What you will do -
Repeat the entries exactly, and do not carry the pictures over.

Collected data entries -
━━━
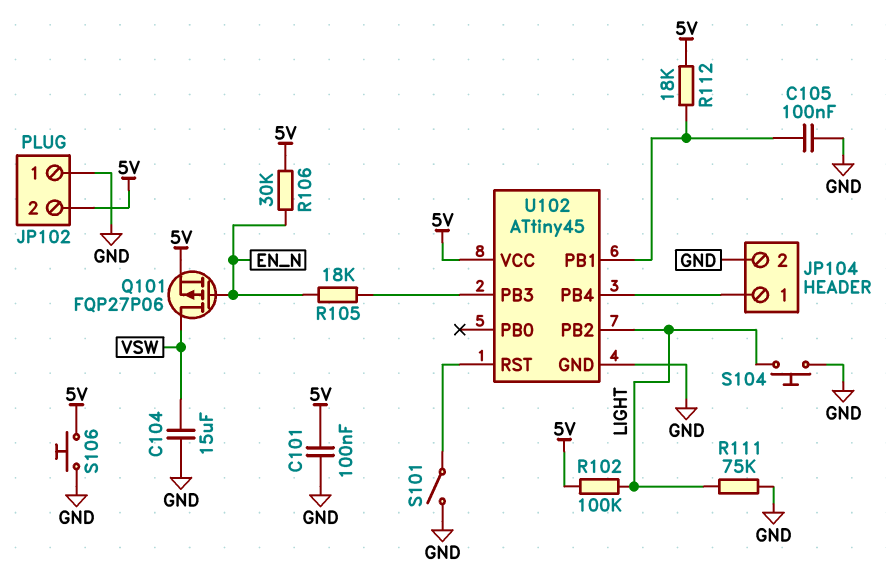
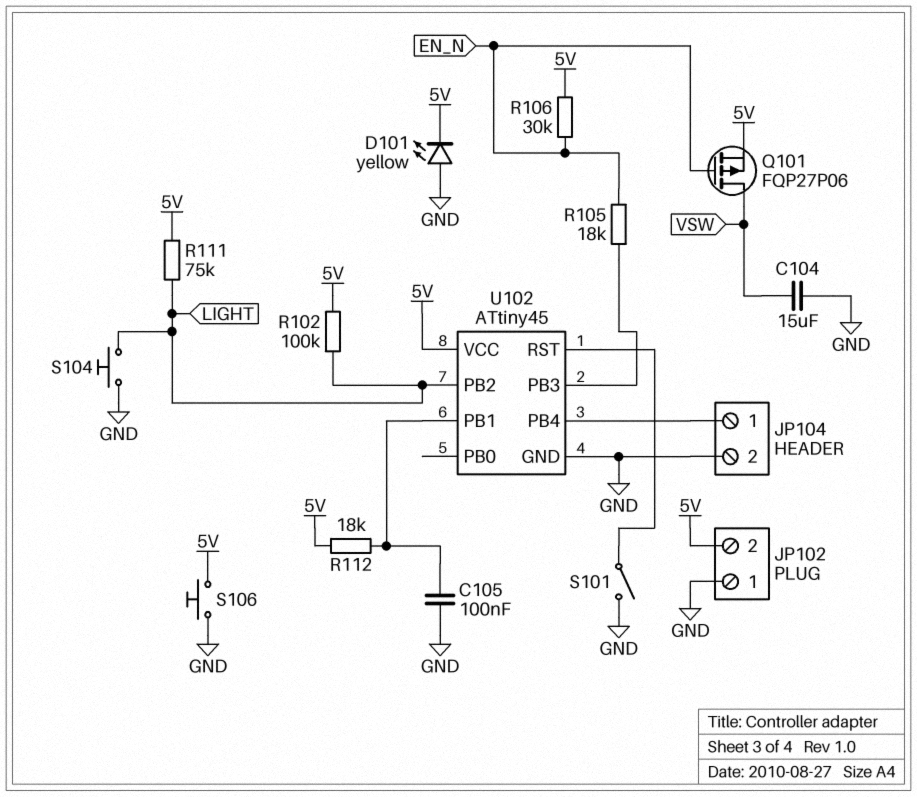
C101: 100nF (5V, GND) -> none
D101: none -> LED yellow (A GND, K 5V)
R111: 75k (GND, LIGHT) -> 75k (5V, LIGHT)

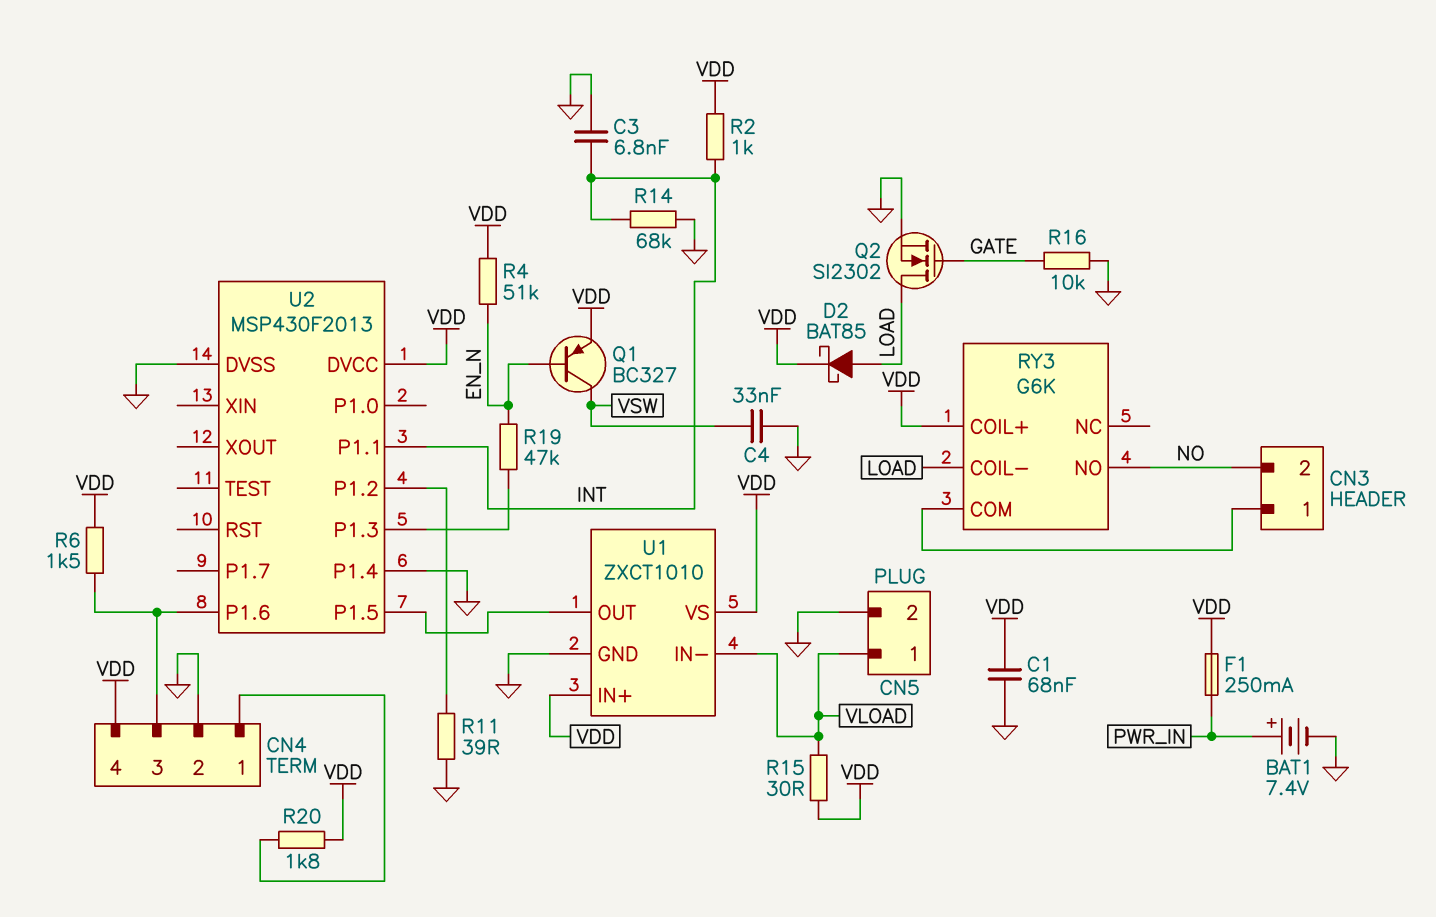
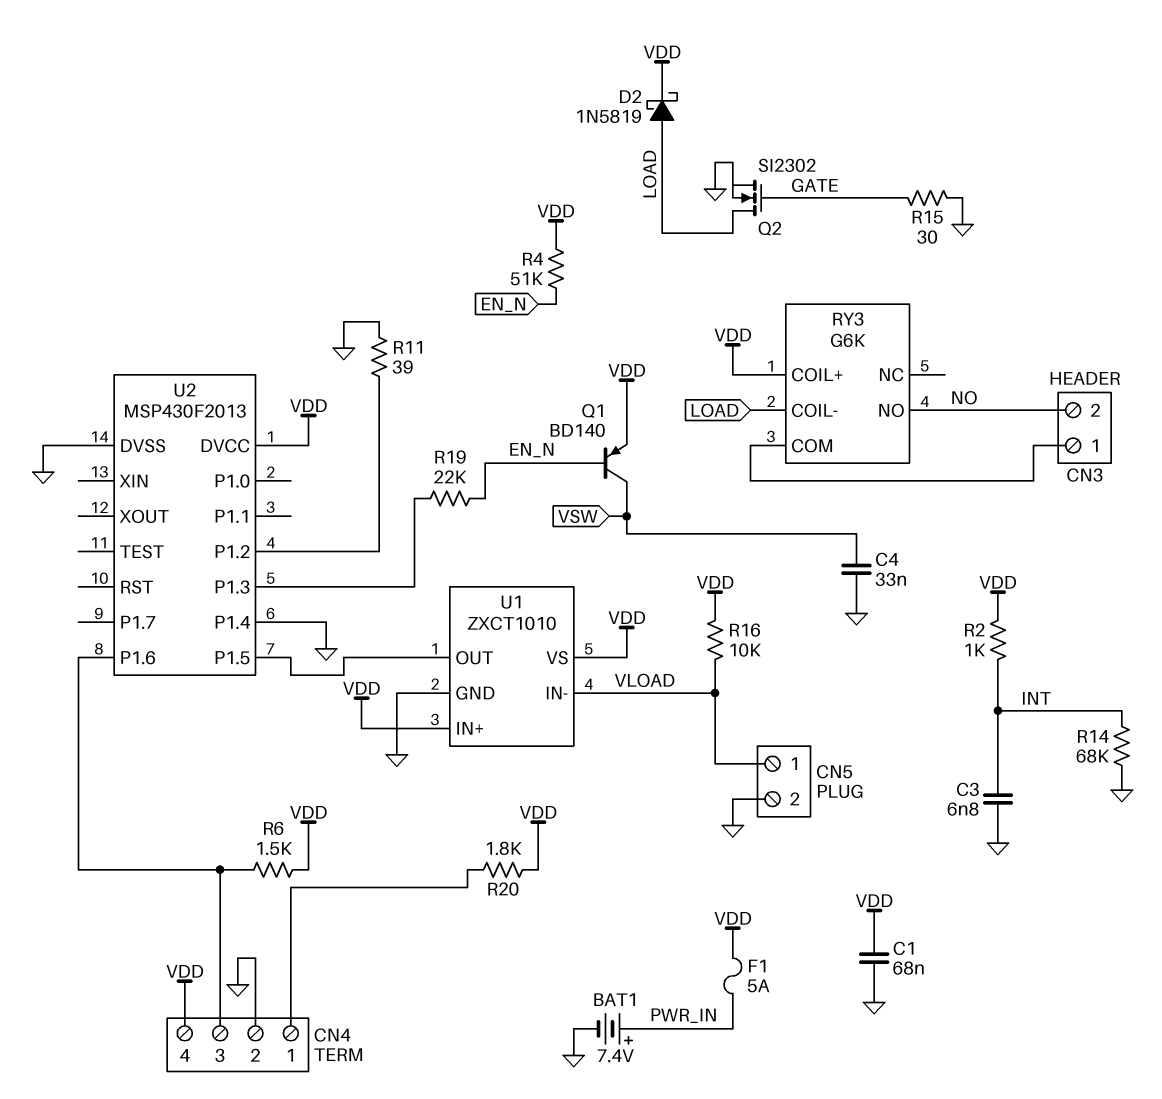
D2: schottky BAT85 (A LOAD, K VDD) -> schottky 1N5819 (A LOAD, K VDD)
F1: 250mA (PWR_IN, VDD) -> 5A (PWR_IN, VDD)
Q1: PNP BC327 (B EN_N, C VSW, E VDD) -> PNP BD140 (B EN_N, C VSW, E VDD)
R15: 30 (VDD, VLOAD) -> 30 (GATE, GND)
R16: 10k (GATE, GND) -> 10k (VDD, VLOAD)
R19: 47k (EN_N, U2/P1.3) -> 22k (EN_N, U2/P1.3)
U2 pin P1.1: INT -> none

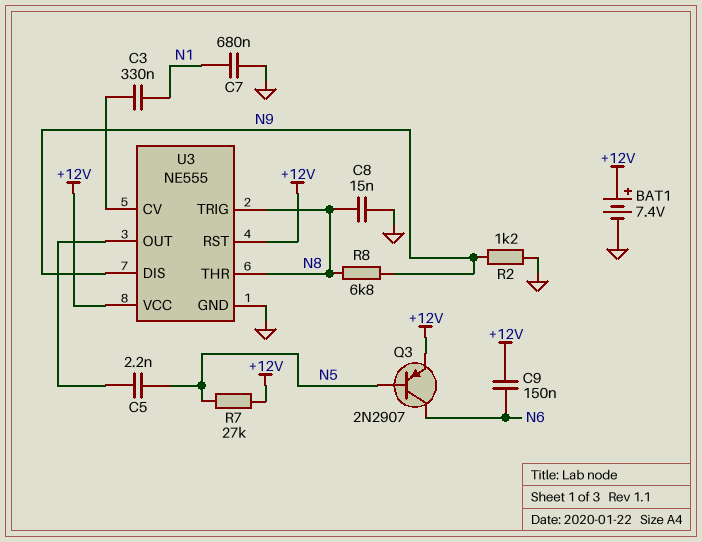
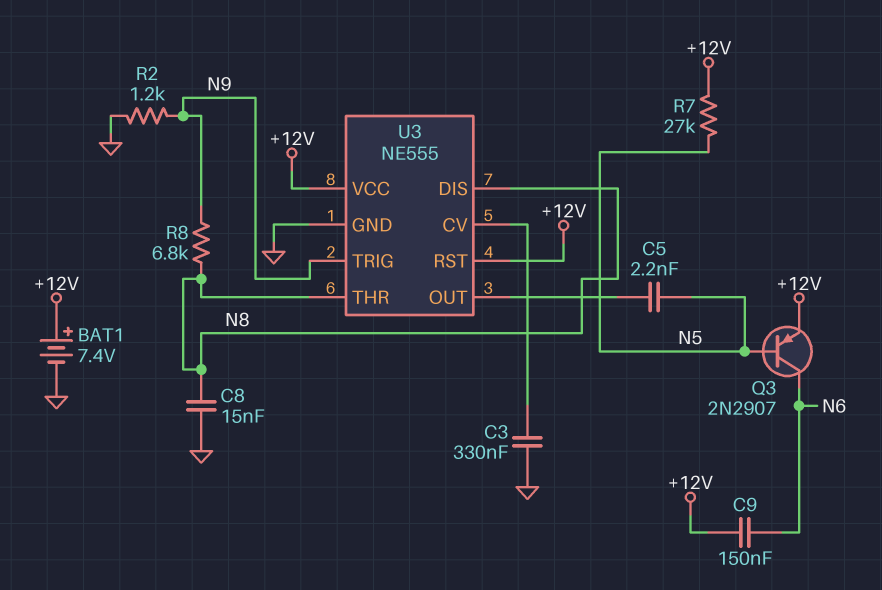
C3: 330nF (N1, U3/CV) -> 330nF (GND, U3/CV)
C7: 680nF (GND, N1) -> none
U3 pin DIS: N9 -> N8
U3 pin TRIG: N8 -> N9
━━━
Answer for this exercise -
C101: 100nF (5V, GND) -> none
D101: none -> LED yellow (A GND, K 5V)
R111: 75k (GND, LIGHT) -> 75k (5V, LIGHT)

D2: schottky BAT85 (A LOAD, K VDD) -> schottky 1N5819 (A LOAD, K VDD)
F1: 250mA (PWR_IN, VDD) -> 5A (PWR_IN, VDD)
Q1: PNP BC327 (B EN_N, C VSW, E VDD) -> PNP BD140 (B EN_N, C VSW, E VDD)
R15: 30 (VDD, VLOAD) -> 30 (GATE, GND)
R16: 10k (GATE, GND) -> 10k (VDD, VLOAD)
R19: 47k (EN_N, U2/P1.3) -> 22k (EN_N, U2/P1.3)
U2 pin P1.1: INT -> none

C3: 330nF (N1, U3/CV) -> 330nF (GND, U3/CV)
C7: 680nF (GND, N1) -> none
U3 pin DIS: N9 -> N8
U3 pin TRIG: N8 -> N9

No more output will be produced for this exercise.